[STUDY MATERIAL]
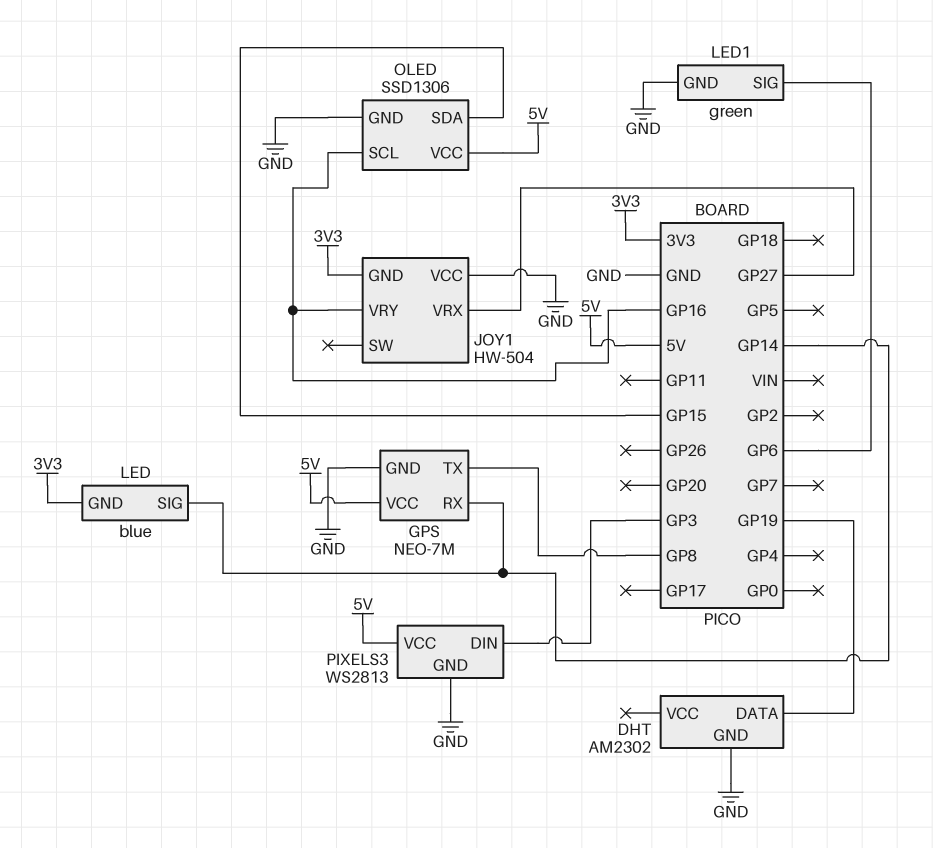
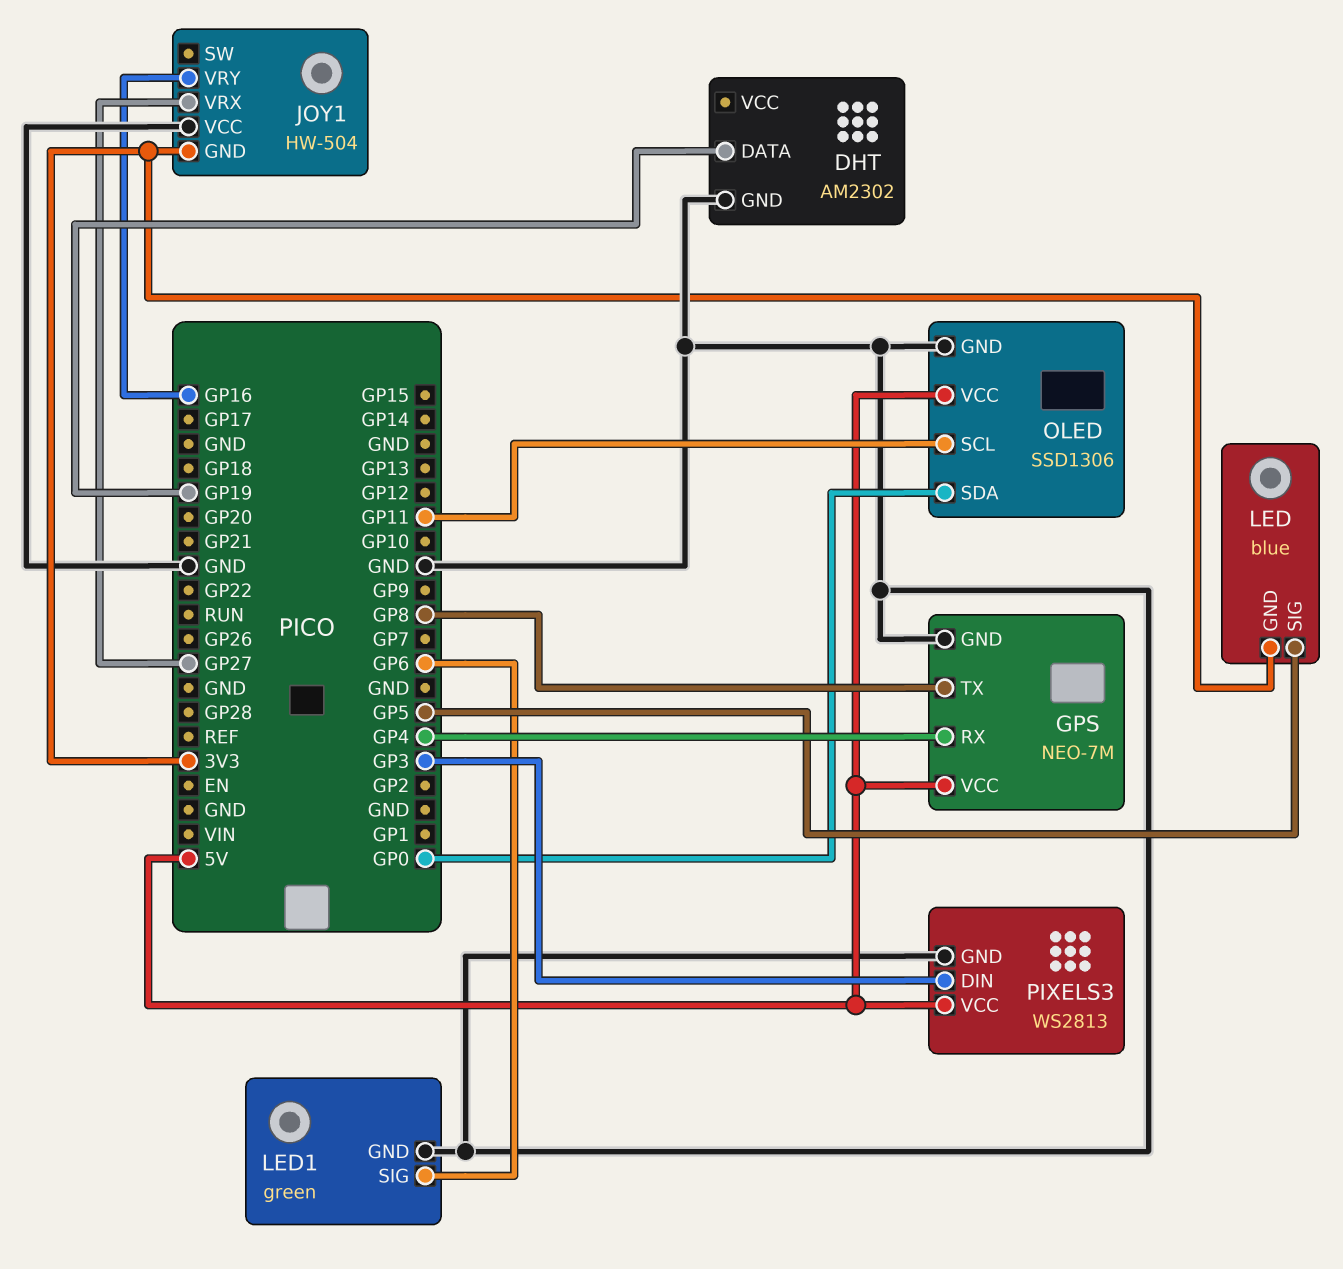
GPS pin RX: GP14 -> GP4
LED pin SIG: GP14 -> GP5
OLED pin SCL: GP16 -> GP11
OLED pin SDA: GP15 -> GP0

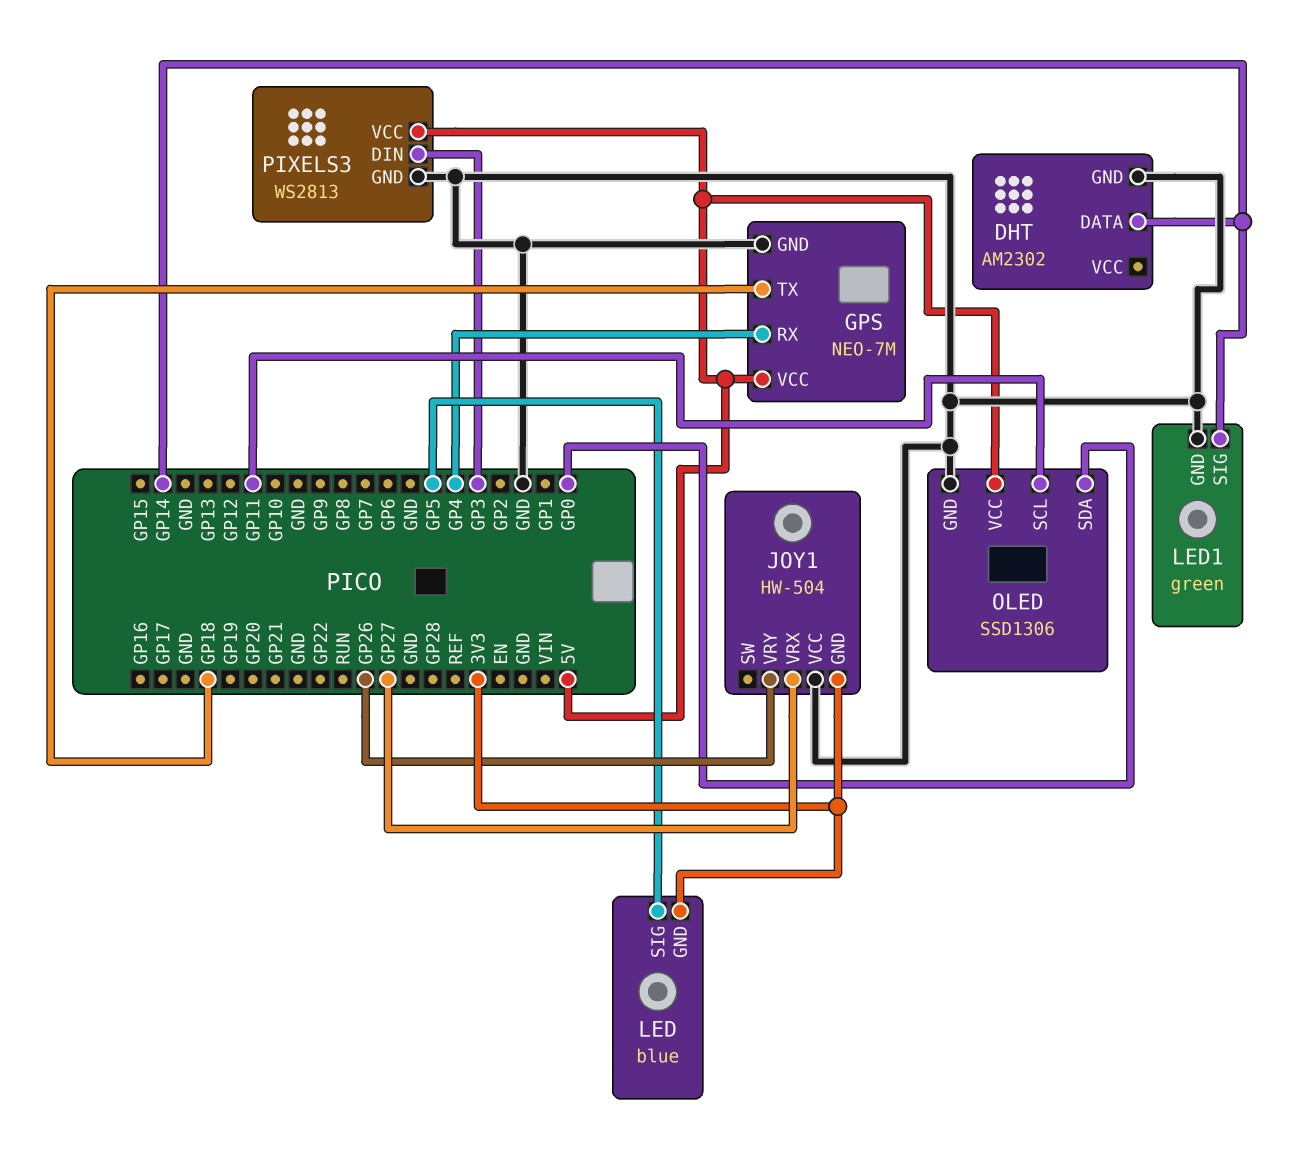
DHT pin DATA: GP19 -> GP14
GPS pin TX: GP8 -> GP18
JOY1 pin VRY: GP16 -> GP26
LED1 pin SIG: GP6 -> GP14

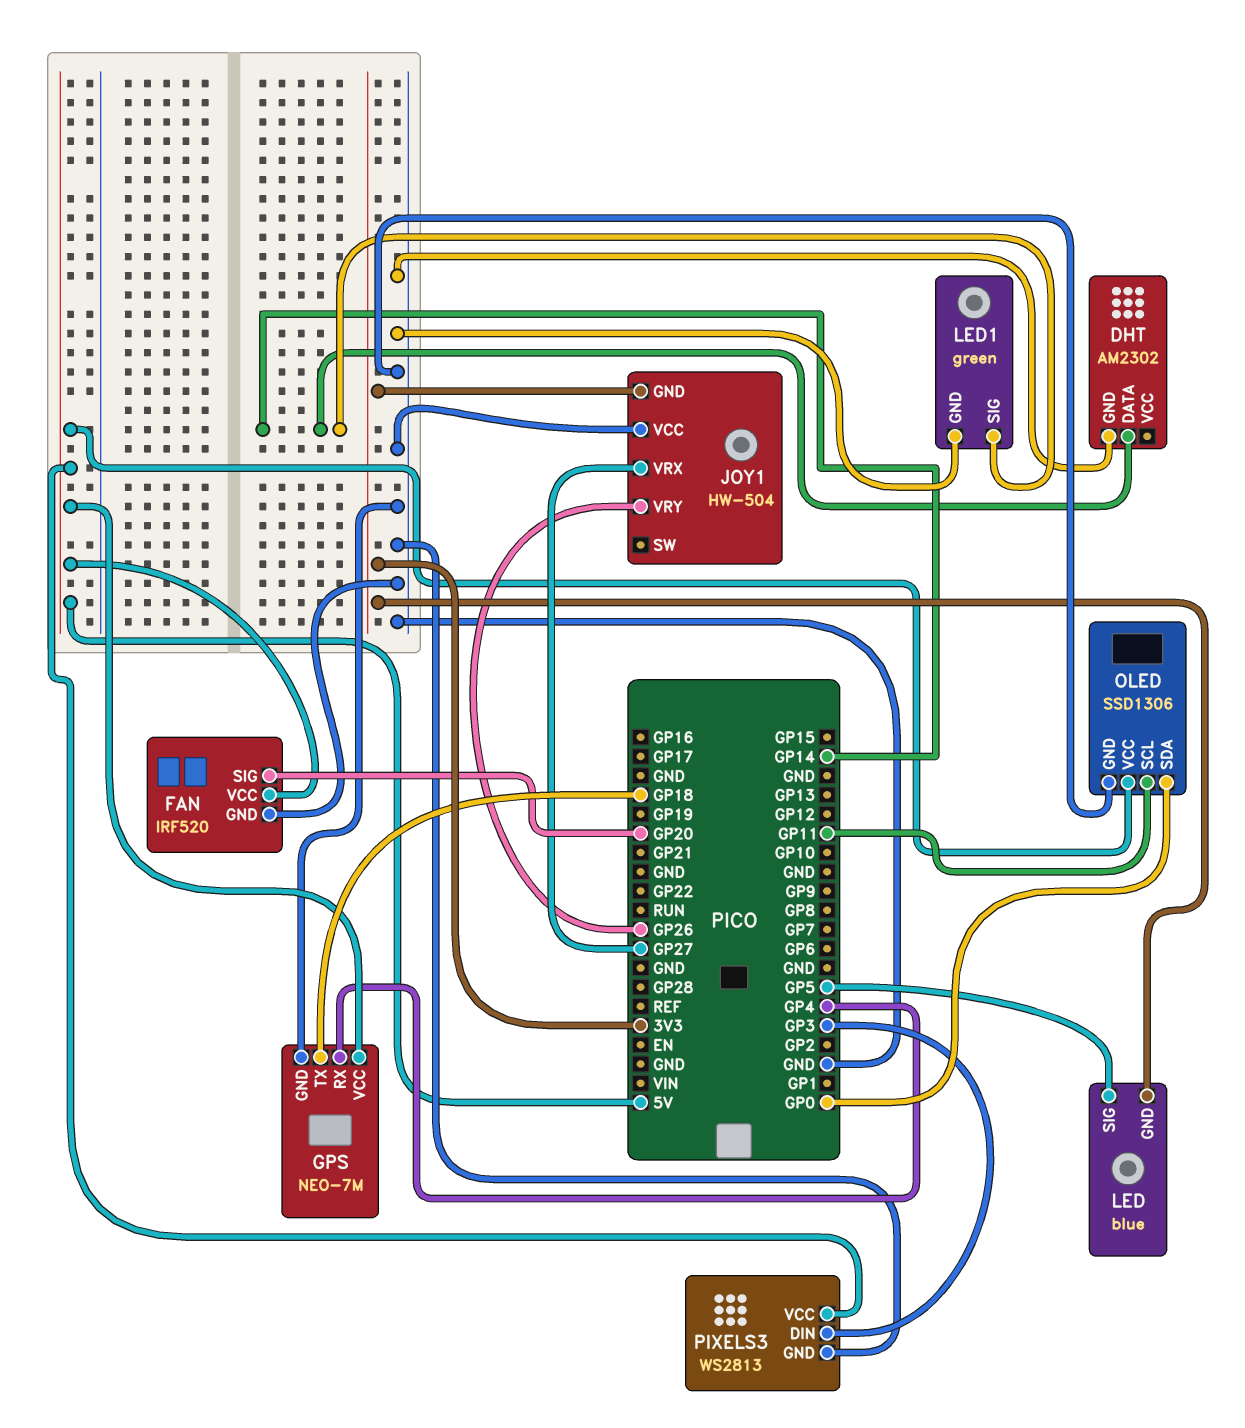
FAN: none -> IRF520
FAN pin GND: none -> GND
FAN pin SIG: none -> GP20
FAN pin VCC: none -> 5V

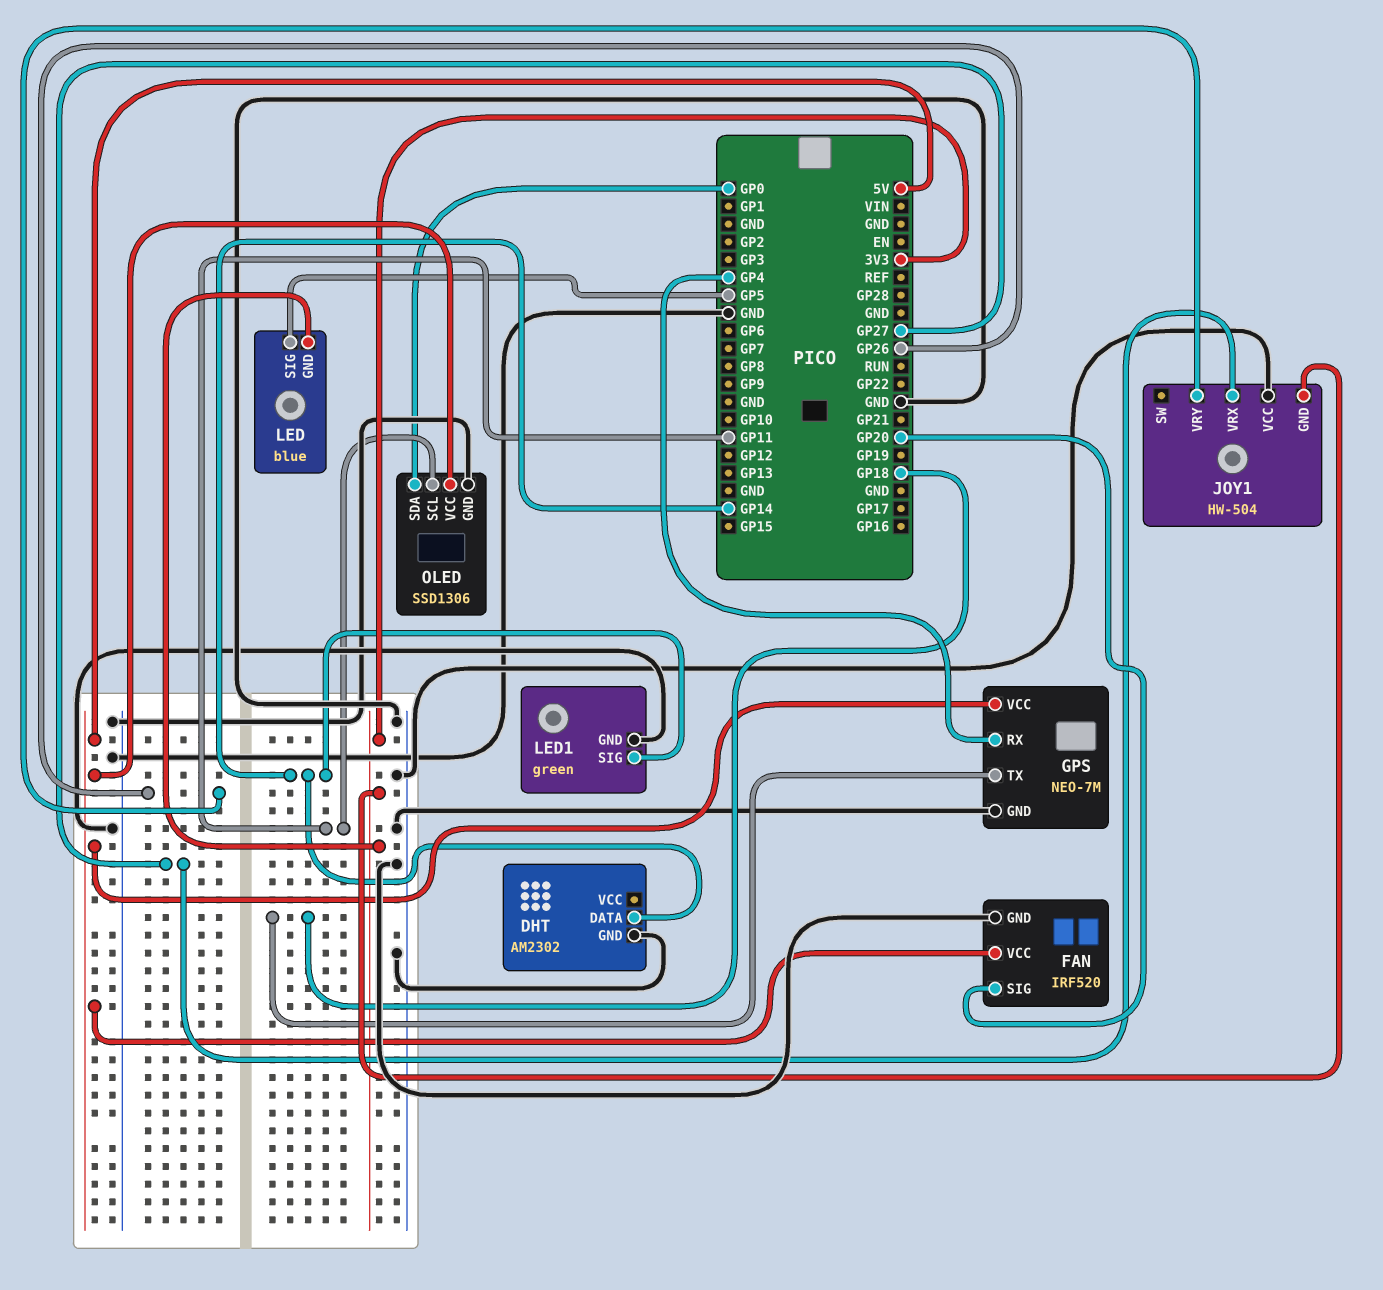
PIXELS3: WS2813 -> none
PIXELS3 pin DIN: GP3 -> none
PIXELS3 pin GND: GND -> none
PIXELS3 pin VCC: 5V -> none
[/STUDY MATERIAL]
## WHAT YOU WILL DO
Your copy should begin at the line containing "LED1 pin SIG: GP6 -> GP14" and end at the last line of the data above, matching each line exactly and holding no pictures.

## PROBLEM SOLUTION
LED1 pin SIG: GP6 -> GP14

FAN: none -> IRF520
FAN pin GND: none -> GND
FAN pin SIG: none -> GP20
FAN pin VCC: none -> 5V

PIXELS3: WS2813 -> none
PIXELS3 pin DIN: GP3 -> none
PIXELS3 pin GND: GND -> none
PIXELS3 pin VCC: 5V -> none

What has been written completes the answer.